Requirement -
Repeat the data that follows in full. Do not include the pictures.

(Colored item counts)
.....
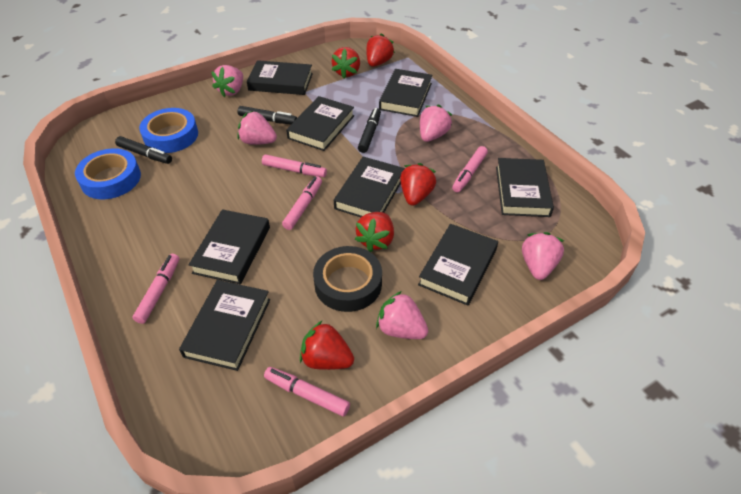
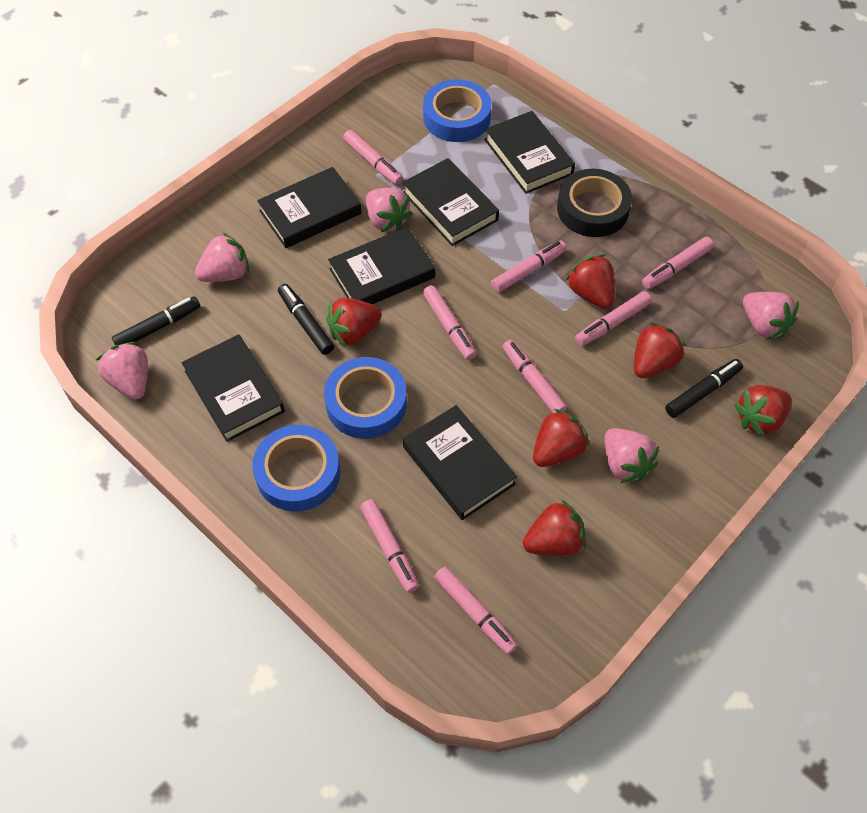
black book: [179,280,270,371] [188,209,270,284] [247,60,313,95] [286,96,354,151] [334,156,405,217] [379,69,432,117] [418,224,498,306] [496,158,554,217] = 8 -> [181,334,285,442] [257,167,362,248] [328,227,435,304] [402,158,499,246] [403,405,517,520] [484,111,575,194] = 6
blue tape: [75,148,141,199] [139,108,198,153] = 2 -> [252,425,340,511] [324,357,407,439] [423,79,492,142] = 3
pink marker: [132,254,179,324] [262,155,327,177] [264,367,350,417] [282,176,322,230] [452,146,488,192] = 5 -> [343,130,403,185] [360,499,419,593] [423,285,477,360] [434,566,517,655] [491,240,566,293] [502,340,567,413] [575,291,651,346] [642,237,714,289] = 8
red strawberry: [300,321,354,370] [332,47,360,79] [355,212,394,252] [366,33,395,67] [400,163,436,206] = 5 -> [326,298,382,347] [523,499,586,556] [533,409,589,467] [566,254,615,309] [634,322,686,378] [734,385,792,438] = 6

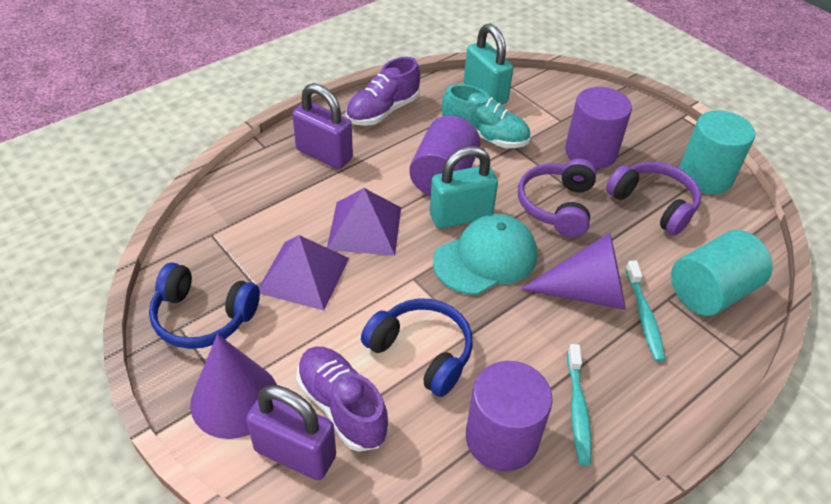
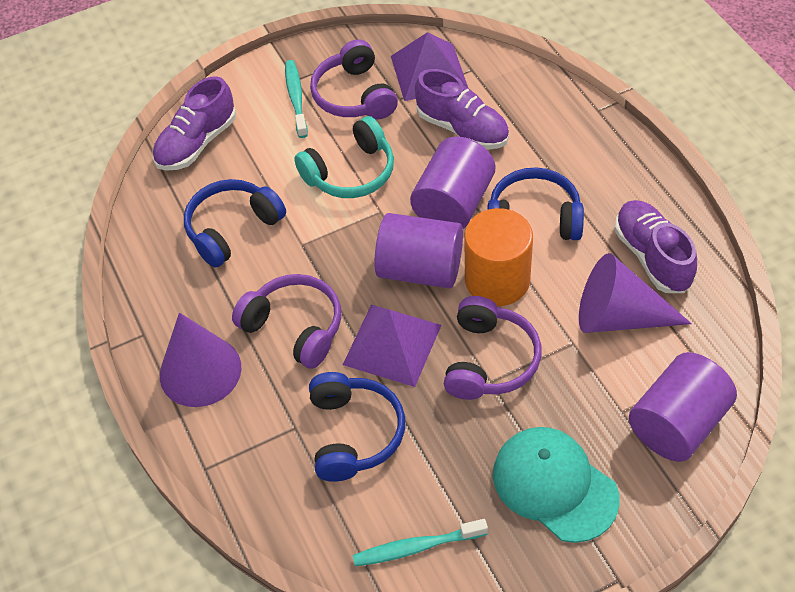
blue headphones: [149,262,260,349] [361,298,473,397] = 2 -> [184,179,286,268] [309,372,405,482] [487,167,584,240] = 3
orange cylinder: none = 0 -> [464,208,533,306] = 1
purple headphones: [518,158,597,237] [606,162,701,235] = 2 -> [232,274,341,369] [310,40,398,119] [444,296,542,400] = 3
purple padlock: [246,385,336,480] [292,83,353,169] = 2 -> none = 0
purple shoe: [296,347,389,452] [346,57,420,126] = 2 -> [153,76,236,171] [415,69,509,150] [614,200,697,293] = 3
turquoise cylinder: [671,230,773,316] [679,110,755,194] = 2 -> none = 0
turquoise headphones: none = 0 -> [294,116,394,198] = 1
turquoise padlock: [430,146,498,229] [464,24,513,105] = 2 -> none = 0
turquoise shoe: [442,84,530,148] = 1 -> none = 0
.....
Exercise output -
black book: [179,280,270,371] [188,209,270,284] [247,60,313,95] [286,96,354,151] [334,156,405,217] [379,69,432,117] [418,224,498,306] [496,158,554,217] = 8 -> [181,334,285,442] [257,167,362,248] [328,227,435,304] [402,158,499,246] [403,405,517,520] [484,111,575,194] = 6
blue tape: [75,148,141,199] [139,108,198,153] = 2 -> [252,425,340,511] [324,357,407,439] [423,79,492,142] = 3
pink marker: [132,254,179,324] [262,155,327,177] [264,367,350,417] [282,176,322,230] [452,146,488,192] = 5 -> [343,130,403,185] [360,499,419,593] [423,285,477,360] [434,566,517,655] [491,240,566,293] [502,340,567,413] [575,291,651,346] [642,237,714,289] = 8
red strawberry: [300,321,354,370] [332,47,360,79] [355,212,394,252] [366,33,395,67] [400,163,436,206] = 5 -> [326,298,382,347] [523,499,586,556] [533,409,589,467] [566,254,615,309] [634,322,686,378] [734,385,792,438] = 6

blue headphones: [149,262,260,349] [361,298,473,397] = 2 -> [184,179,286,268] [309,372,405,482] [487,167,584,240] = 3
orange cylinder: none = 0 -> [464,208,533,306] = 1
purple headphones: [518,158,597,237] [606,162,701,235] = 2 -> [232,274,341,369] [310,40,398,119] [444,296,542,400] = 3
purple padlock: [246,385,336,480] [292,83,353,169] = 2 -> none = 0
purple shoe: [296,347,389,452] [346,57,420,126] = 2 -> [153,76,236,171] [415,69,509,150] [614,200,697,293] = 3
turquoise cylinder: [671,230,773,316] [679,110,755,194] = 2 -> none = 0
turquoise headphones: none = 0 -> [294,116,394,198] = 1
turquoise padlock: [430,146,498,229] [464,24,513,105] = 2 -> none = 0
turquoise shoe: [442,84,530,148] = 1 -> none = 0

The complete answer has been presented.